[Data excerpts]
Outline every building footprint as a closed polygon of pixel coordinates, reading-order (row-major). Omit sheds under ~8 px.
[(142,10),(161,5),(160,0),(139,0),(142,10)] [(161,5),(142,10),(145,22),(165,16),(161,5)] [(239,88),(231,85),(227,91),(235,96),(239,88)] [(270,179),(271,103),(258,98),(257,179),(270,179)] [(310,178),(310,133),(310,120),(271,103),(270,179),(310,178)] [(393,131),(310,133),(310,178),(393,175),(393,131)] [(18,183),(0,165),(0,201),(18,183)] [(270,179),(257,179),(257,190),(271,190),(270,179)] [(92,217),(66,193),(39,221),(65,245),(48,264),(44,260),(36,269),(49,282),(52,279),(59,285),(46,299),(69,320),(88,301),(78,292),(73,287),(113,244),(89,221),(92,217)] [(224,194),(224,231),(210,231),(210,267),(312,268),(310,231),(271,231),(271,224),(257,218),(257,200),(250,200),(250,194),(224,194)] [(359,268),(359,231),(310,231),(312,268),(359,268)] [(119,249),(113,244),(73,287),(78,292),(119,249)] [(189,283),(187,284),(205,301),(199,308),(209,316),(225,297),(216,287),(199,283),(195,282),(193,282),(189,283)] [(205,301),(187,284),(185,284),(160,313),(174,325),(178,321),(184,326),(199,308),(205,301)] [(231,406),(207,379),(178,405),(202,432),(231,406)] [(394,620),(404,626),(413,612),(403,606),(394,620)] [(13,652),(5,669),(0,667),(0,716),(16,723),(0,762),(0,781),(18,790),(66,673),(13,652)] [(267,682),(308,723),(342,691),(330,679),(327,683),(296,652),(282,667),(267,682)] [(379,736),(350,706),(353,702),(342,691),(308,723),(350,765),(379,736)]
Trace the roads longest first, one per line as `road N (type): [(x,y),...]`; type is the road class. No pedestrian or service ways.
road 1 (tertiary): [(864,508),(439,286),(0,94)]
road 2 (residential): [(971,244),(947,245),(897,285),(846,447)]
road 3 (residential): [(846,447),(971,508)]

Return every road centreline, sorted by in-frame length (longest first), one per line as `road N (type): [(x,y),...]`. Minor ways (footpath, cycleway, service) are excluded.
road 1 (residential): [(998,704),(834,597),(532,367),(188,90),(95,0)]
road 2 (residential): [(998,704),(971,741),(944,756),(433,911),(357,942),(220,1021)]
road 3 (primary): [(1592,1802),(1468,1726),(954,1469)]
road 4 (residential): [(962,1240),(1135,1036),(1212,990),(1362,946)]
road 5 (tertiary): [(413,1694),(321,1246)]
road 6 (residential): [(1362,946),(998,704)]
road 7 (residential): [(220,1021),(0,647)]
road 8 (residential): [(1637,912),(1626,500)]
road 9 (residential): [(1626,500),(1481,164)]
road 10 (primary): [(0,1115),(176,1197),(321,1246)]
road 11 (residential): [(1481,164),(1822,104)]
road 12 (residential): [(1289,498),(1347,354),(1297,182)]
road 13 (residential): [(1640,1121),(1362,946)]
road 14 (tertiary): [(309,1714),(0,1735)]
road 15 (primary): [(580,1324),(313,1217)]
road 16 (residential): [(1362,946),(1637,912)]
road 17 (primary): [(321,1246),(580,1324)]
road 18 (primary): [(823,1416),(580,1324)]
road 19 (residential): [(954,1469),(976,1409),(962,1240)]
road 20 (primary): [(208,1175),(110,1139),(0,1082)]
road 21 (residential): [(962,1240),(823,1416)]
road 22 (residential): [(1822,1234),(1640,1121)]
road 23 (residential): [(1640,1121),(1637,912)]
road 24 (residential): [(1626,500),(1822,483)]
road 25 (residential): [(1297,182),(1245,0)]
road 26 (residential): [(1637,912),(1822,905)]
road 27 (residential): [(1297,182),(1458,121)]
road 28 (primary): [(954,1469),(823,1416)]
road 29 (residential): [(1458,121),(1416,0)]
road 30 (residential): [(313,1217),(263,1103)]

## REQUIRED WORK
Note how many lines in the data above contain "type", then state that number alone.

## RESPONSE
2